**PROBLEM DESCRIPTION**
What you write must be the listing below in full, word for word, minus its pictures.

**TASK DATA**
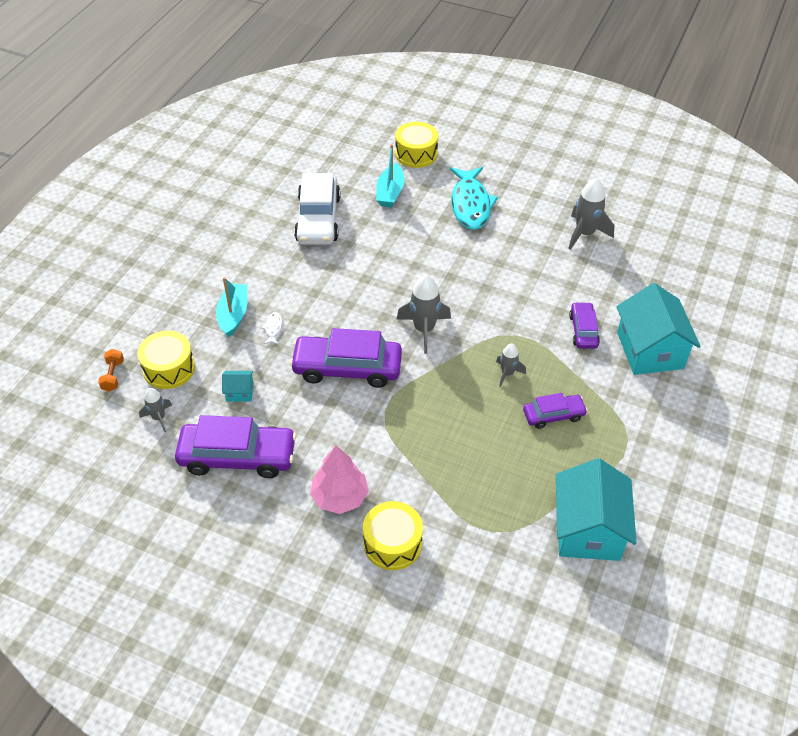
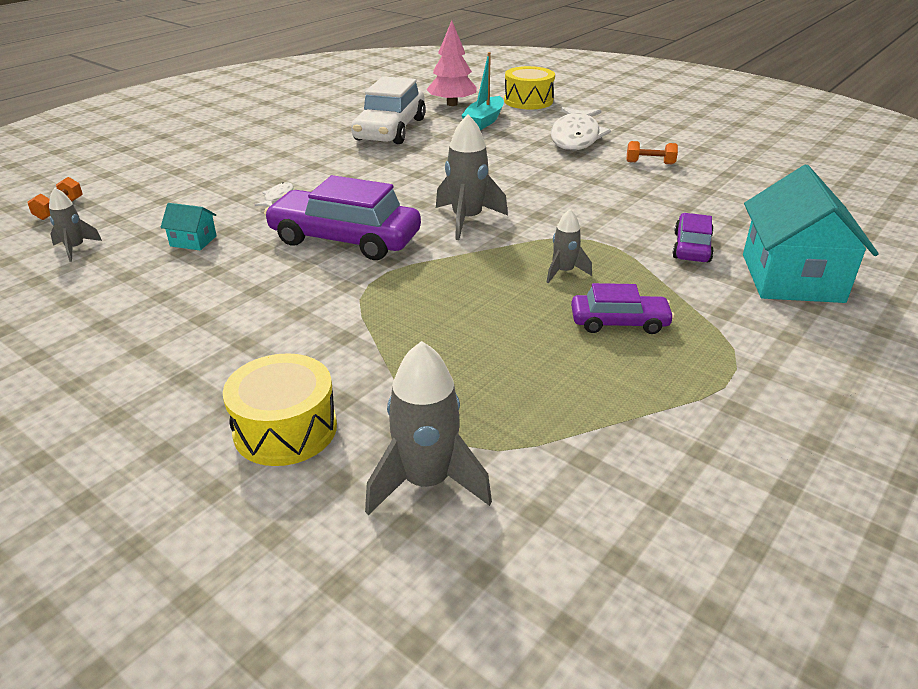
camera: 15 degrees right, 15 degrees down
yellow drum [137,331,195,389] -> none
purple car [175,415,297,478] -> none
turquoise boat [216,277,248,338] -> none
pink tree [310,445,369,514] -> pink tree moved to [426,20,477,106]
turquoise fish [450,167,498,230] -> white fish [551,107,611,150]
turquoise house [556,458,637,561] -> none
grey rocket [568,178,614,250] -> grey rocket moved to [365,341,492,515]
none -> orange dumbbell [627,141,678,164]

**RESULT OF THE TASK**
camera: 15 degrees right, 15 degrees down
yellow drum [137,331,195,389] -> none
purple car [175,415,297,478] -> none
turquoise boat [216,277,248,338] -> none
pink tree [310,445,369,514] -> pink tree moved to [426,20,477,106]
turquoise fish [450,167,498,230] -> white fish [551,107,611,150]
turquoise house [556,458,637,561] -> none
grey rocket [568,178,614,250] -> grey rocket moved to [365,341,492,515]
none -> orange dumbbell [627,141,678,164]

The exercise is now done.